What the task asks: Retype, exactly and with nothing added, the lines from the one showing "blue lamp: 2 -> 3" through the final line of the material. Omit pictures.

Available records:
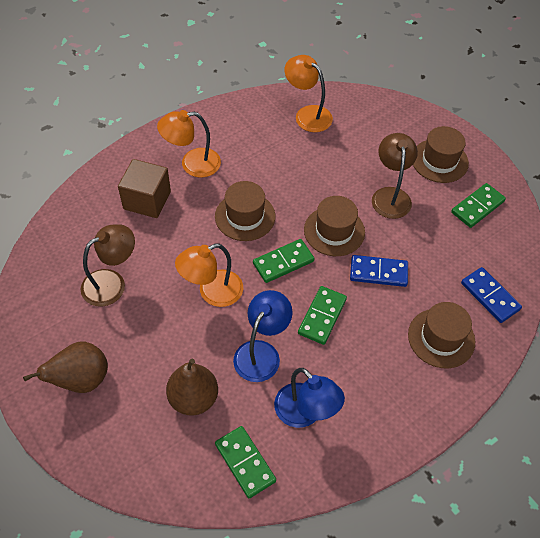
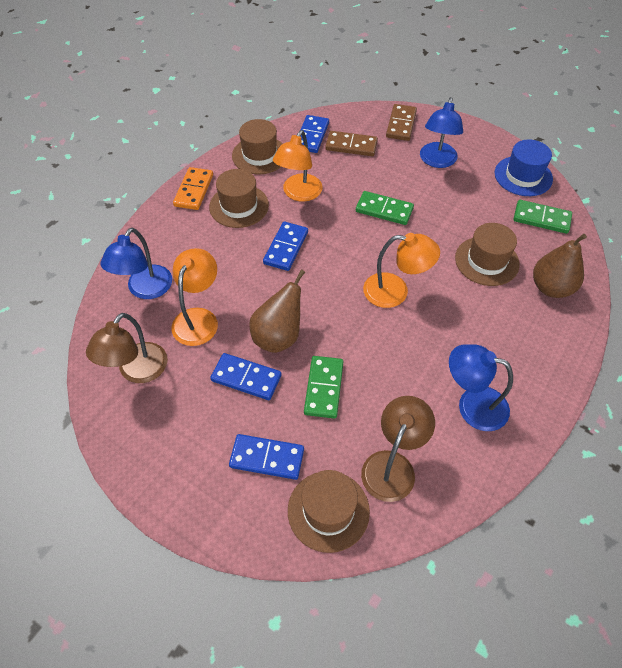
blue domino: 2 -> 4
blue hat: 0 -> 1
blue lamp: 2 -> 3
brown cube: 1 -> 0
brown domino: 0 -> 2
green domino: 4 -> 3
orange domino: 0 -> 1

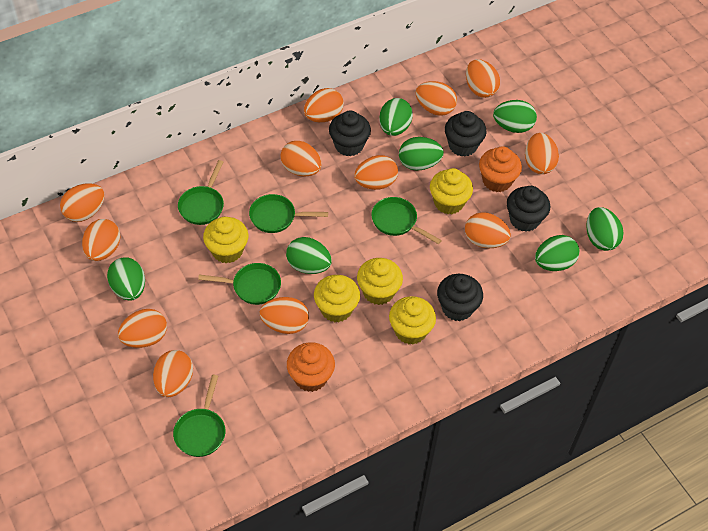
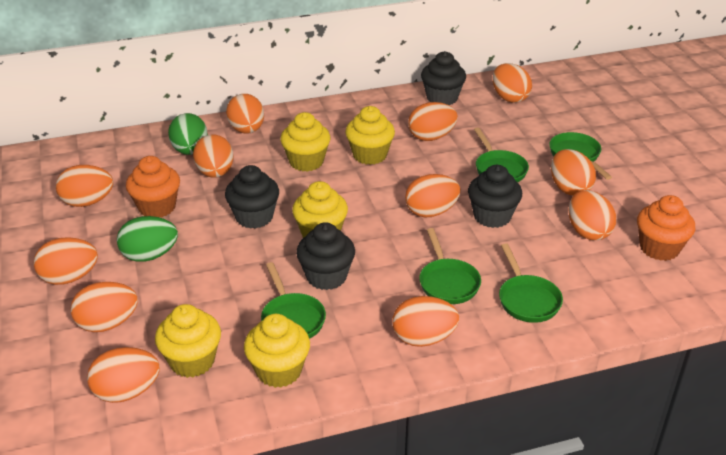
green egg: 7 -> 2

Exercise answer:
blue lamp: 2 -> 3
brown cube: 1 -> 0
brown domino: 0 -> 2
green domino: 4 -> 3
orange domino: 0 -> 1

green egg: 7 -> 2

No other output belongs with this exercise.